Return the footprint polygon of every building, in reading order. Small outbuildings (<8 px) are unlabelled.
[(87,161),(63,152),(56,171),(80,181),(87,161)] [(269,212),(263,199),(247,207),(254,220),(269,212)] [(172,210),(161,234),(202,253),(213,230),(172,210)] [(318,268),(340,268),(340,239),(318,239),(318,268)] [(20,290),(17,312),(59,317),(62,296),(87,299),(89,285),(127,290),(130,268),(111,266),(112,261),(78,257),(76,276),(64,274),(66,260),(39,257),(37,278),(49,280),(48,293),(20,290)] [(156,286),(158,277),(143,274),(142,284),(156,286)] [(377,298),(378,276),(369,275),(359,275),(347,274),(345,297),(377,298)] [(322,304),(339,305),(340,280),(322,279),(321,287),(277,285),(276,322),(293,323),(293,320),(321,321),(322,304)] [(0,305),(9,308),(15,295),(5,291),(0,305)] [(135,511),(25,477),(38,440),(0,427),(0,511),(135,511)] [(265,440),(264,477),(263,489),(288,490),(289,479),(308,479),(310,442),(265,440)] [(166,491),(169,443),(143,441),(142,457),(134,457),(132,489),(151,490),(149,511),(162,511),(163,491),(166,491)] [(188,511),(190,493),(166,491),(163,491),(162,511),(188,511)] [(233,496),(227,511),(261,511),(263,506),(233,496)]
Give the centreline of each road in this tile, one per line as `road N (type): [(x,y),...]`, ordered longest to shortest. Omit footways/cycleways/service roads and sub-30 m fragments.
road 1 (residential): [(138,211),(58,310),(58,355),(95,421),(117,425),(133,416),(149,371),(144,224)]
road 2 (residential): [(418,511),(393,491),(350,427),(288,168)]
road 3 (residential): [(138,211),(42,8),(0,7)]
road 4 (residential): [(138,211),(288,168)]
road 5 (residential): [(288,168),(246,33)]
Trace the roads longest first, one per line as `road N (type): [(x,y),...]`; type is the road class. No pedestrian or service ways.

**ÜBUNGSAUFGABE:**
Tausche in den Daten „tile“ gegen „image“ aus, beginnend mit der Zeile, die „Give the centreline“ enthält, und endend mit der Zeile, die „road 5 (residential): [(288,168),(246,33)]“ enthält. Gib nur diese Zeilen aus und lass alles Übrige unverändert.

**SCHRIFTLICHE ANTWORT:**
Give the centreline of each road in this image, one per line as `road N (type): [(x,y),...]`, ordered longest to shortest. Omit footways/cycleways/service roads and sub-30 m fragments.
road 1 (residential): [(138,211),(58,310),(58,355),(95,421),(117,425),(133,416),(149,371),(144,224)]
road 2 (residential): [(418,511),(393,491),(350,427),(288,168)]
road 3 (residential): [(138,211),(42,8),(0,7)]
road 4 (residential): [(138,211),(288,168)]
road 5 (residential): [(288,168),(246,33)]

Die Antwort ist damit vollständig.